BRIEF: The required output is all lines below that contain the word "XSHUT".

(Dataset records)
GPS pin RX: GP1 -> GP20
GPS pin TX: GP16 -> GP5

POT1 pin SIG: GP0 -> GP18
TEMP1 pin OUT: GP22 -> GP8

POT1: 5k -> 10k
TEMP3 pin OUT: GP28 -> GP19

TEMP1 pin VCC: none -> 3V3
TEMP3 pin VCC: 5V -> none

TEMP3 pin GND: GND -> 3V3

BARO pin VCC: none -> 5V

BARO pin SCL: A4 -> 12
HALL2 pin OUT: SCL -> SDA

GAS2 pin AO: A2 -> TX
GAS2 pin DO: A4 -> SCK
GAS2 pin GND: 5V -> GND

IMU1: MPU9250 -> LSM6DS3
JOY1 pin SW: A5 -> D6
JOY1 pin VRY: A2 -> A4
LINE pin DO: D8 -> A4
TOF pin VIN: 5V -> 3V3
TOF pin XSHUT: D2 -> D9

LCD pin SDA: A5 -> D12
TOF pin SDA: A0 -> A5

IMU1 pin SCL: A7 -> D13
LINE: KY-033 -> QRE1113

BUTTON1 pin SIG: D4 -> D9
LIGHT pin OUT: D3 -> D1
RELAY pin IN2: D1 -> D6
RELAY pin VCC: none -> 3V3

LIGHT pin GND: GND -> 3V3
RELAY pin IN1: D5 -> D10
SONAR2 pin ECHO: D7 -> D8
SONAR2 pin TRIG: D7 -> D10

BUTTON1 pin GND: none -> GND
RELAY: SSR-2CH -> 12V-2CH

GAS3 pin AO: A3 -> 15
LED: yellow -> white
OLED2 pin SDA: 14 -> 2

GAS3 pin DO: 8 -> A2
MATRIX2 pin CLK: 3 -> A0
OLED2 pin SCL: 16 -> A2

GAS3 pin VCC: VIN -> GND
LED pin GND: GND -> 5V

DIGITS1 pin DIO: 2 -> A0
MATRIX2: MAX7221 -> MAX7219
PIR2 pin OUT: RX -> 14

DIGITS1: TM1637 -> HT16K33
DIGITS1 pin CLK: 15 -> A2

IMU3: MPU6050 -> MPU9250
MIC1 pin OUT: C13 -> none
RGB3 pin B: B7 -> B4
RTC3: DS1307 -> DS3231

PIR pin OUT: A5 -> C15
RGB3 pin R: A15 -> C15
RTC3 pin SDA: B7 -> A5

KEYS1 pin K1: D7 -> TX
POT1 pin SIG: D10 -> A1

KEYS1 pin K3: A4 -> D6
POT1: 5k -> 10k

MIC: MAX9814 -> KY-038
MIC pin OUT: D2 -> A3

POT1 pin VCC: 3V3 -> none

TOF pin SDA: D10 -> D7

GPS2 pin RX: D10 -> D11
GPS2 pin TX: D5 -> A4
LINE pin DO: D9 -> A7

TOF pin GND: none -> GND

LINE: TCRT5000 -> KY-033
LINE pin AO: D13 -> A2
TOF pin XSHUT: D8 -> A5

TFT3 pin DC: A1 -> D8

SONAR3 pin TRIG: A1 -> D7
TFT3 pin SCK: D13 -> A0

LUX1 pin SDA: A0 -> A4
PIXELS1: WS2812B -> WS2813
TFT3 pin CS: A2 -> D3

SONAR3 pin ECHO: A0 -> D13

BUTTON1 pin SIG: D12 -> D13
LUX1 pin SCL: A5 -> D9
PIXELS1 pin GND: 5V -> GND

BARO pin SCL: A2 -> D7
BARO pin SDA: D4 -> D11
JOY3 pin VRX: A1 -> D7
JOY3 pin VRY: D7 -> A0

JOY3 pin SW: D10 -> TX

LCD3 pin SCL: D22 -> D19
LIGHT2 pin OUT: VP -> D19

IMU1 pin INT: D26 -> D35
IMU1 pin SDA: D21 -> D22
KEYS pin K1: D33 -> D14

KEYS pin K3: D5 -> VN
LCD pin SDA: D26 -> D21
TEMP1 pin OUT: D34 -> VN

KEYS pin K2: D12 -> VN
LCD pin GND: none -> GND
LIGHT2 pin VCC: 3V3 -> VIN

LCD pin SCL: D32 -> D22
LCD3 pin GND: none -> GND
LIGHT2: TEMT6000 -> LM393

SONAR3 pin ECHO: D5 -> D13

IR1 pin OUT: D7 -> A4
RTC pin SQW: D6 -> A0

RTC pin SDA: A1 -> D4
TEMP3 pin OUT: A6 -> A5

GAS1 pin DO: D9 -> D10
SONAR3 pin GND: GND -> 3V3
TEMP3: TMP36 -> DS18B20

YOUR SOLUTION:
TOF pin XSHUT: D2 -> D9
TOF pin XSHUT: D8 -> A5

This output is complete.